The task:
In the records below, the line with "- relocated: spryskiwacz/biały" and every line after it must be written out exactly; no pictures belong in the result.

Source data:
□ □ □ □

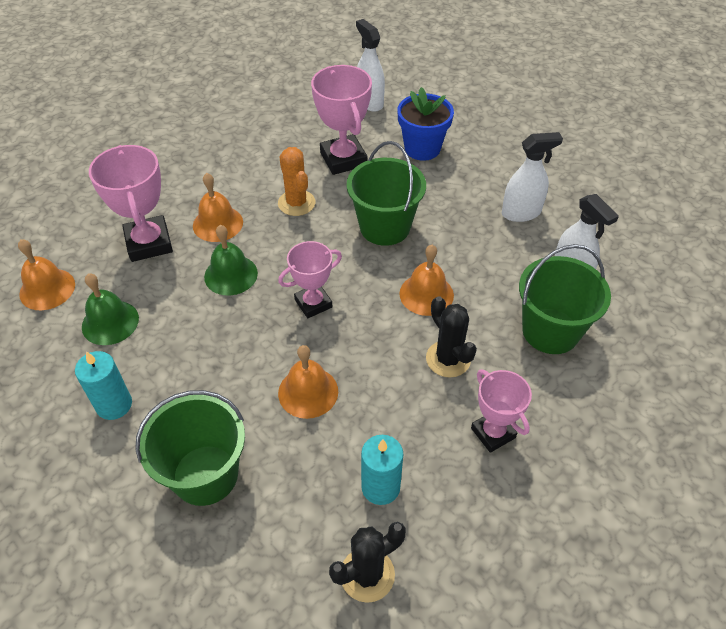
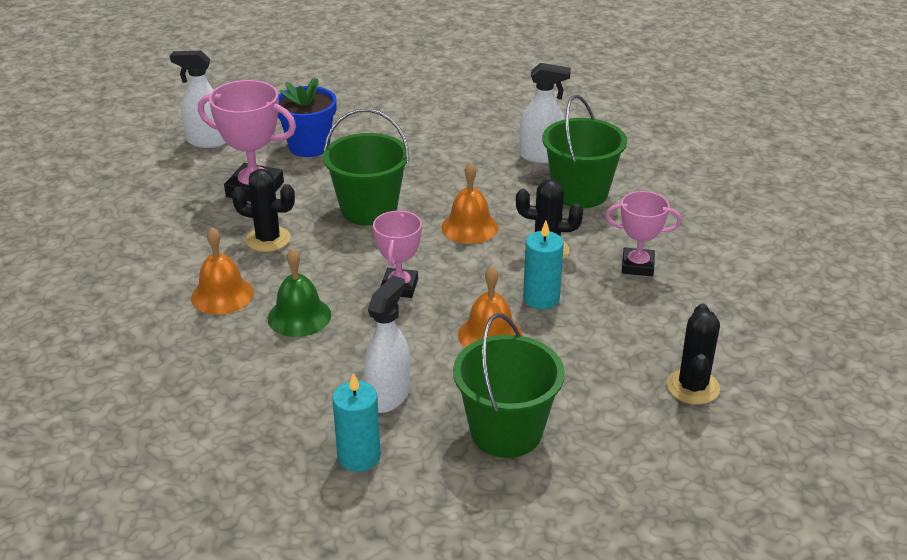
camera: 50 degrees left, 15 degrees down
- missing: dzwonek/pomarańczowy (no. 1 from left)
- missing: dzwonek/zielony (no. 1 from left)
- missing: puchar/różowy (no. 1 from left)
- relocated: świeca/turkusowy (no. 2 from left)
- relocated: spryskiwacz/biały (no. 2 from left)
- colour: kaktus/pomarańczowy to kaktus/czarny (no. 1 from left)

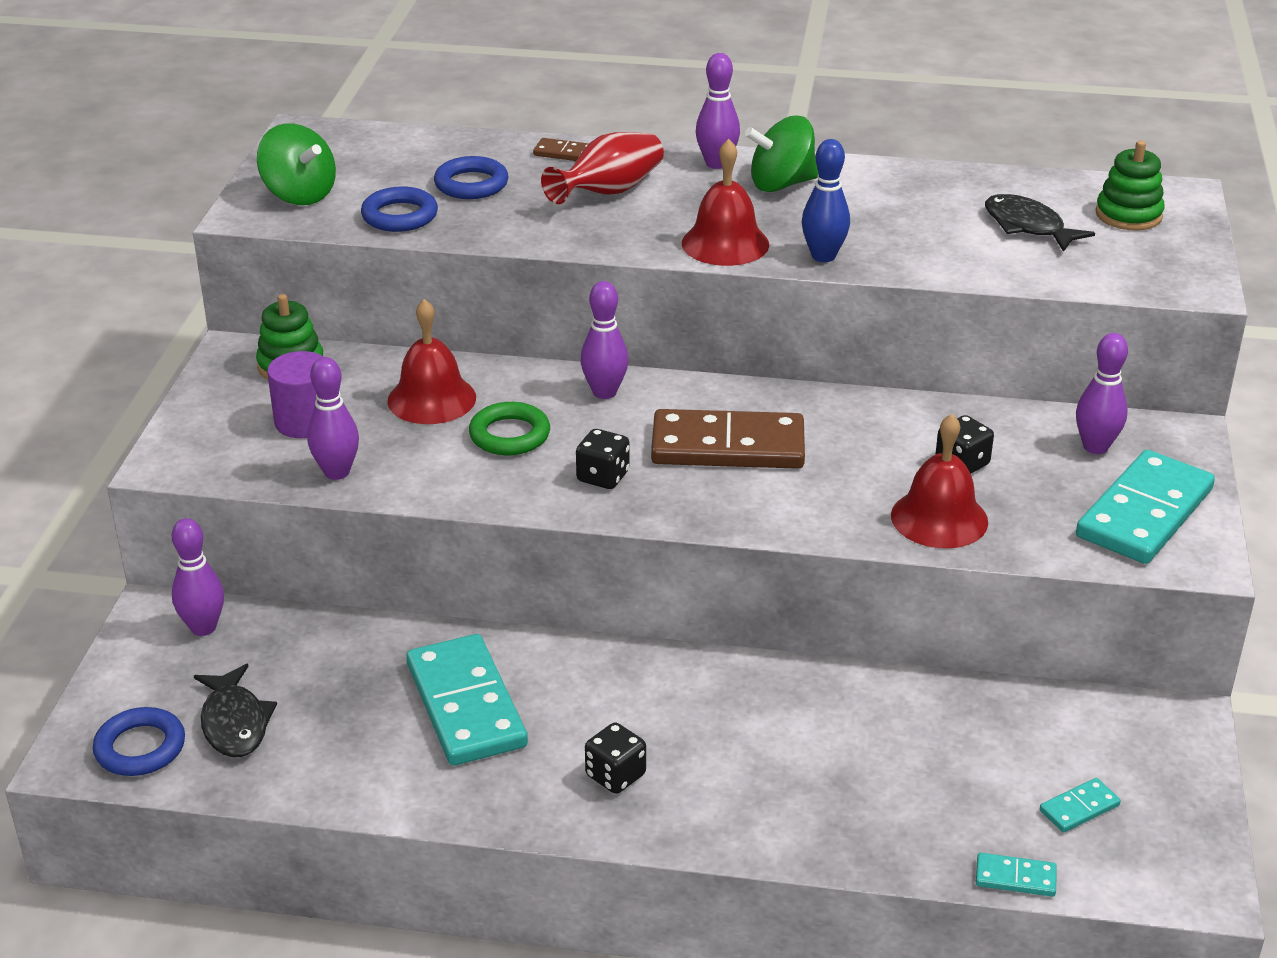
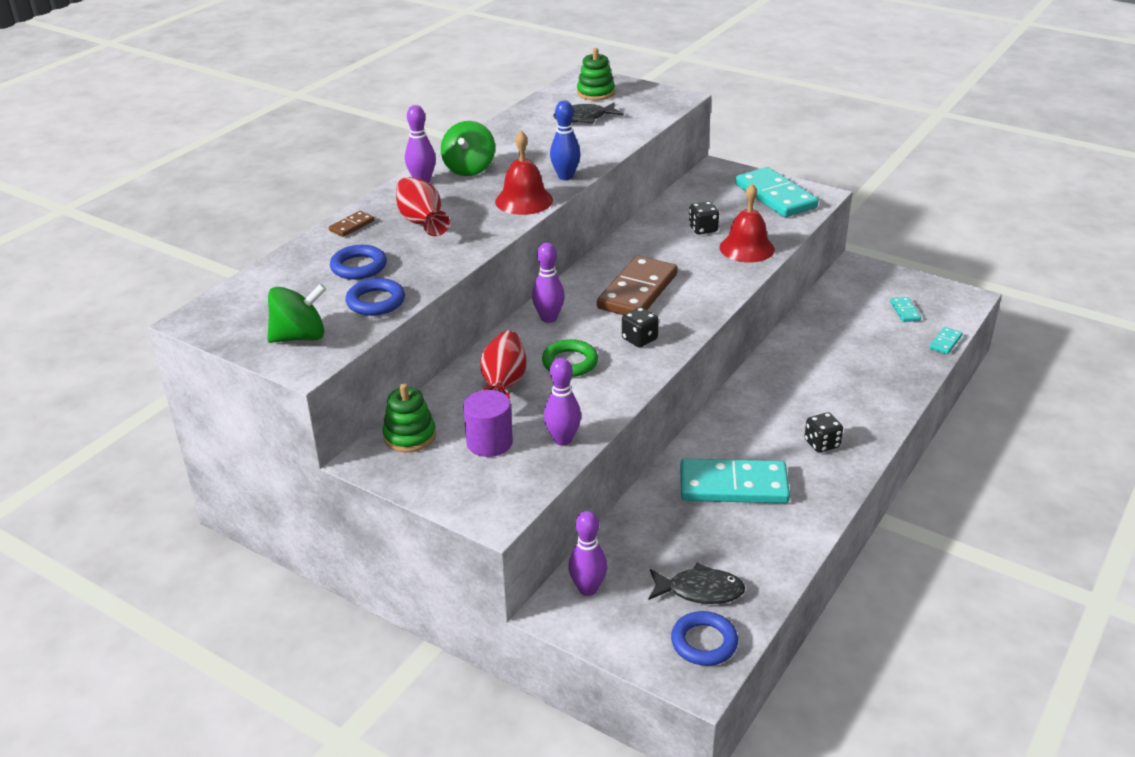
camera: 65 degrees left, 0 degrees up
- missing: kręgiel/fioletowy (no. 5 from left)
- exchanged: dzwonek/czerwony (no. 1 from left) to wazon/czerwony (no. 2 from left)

□ □ □ □

Solution for this task:
- relocated: spryskiwacz/biały (no. 2 from left)
- colour: kaktus/pomarańczowy to kaktus/czarny (no. 1 from left)

camera: 65 degrees left, 0 degrees up
- missing: kręgiel/fioletowy (no. 5 from left)
- exchanged: dzwonek/czerwony (no. 1 from left) to wazon/czerwony (no. 2 from left)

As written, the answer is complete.